*AIM OF THE EXERCISE*:
Images are to be left out when the records below are printed word for word.

Object tracking records:

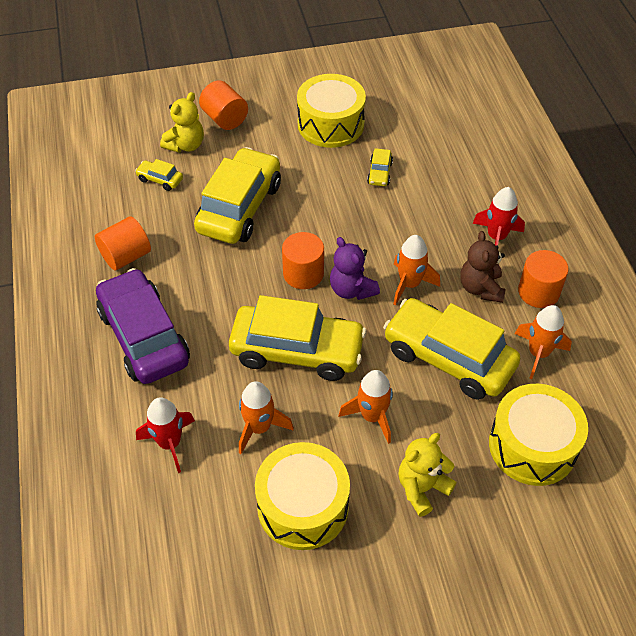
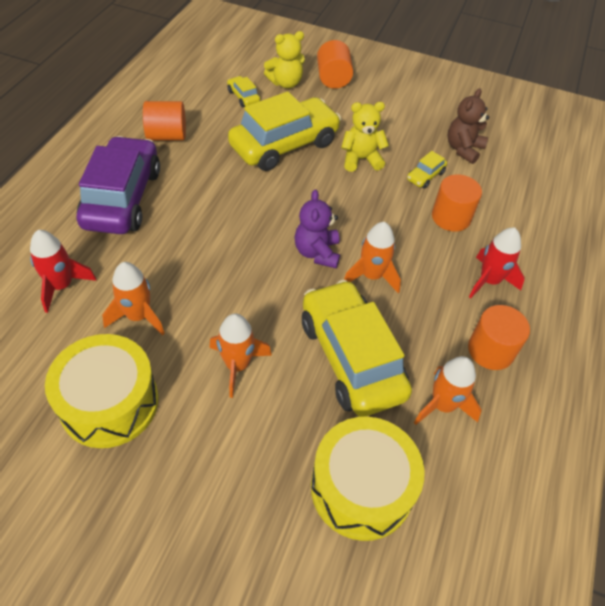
camera: 30 degrees right, 0 degrees up
(297, 351) = (226, 275): yellow car -> none
(303, 274) = (288, 219): orange cylinder -> orange cylinder (451, 217)
(330, 124) = (416, 121): yellow drum -> none
(422, 488) = (222, 456): yellow teddy bear -> yellow teddy bear (361, 159)
(481, 288) = (435, 315): brown teddy bear -> brown teddy bear (463, 149)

*TASK SOLUTION*:
camera: 30 degrees right, 0 degrees up
(297, 351) = (226, 275): yellow car -> none
(303, 274) = (288, 219): orange cylinder -> orange cylinder (451, 217)
(330, 124) = (416, 121): yellow drum -> none
(422, 488) = (222, 456): yellow teddy bear -> yellow teddy bear (361, 159)
(481, 288) = (435, 315): brown teddy bear -> brown teddy bear (463, 149)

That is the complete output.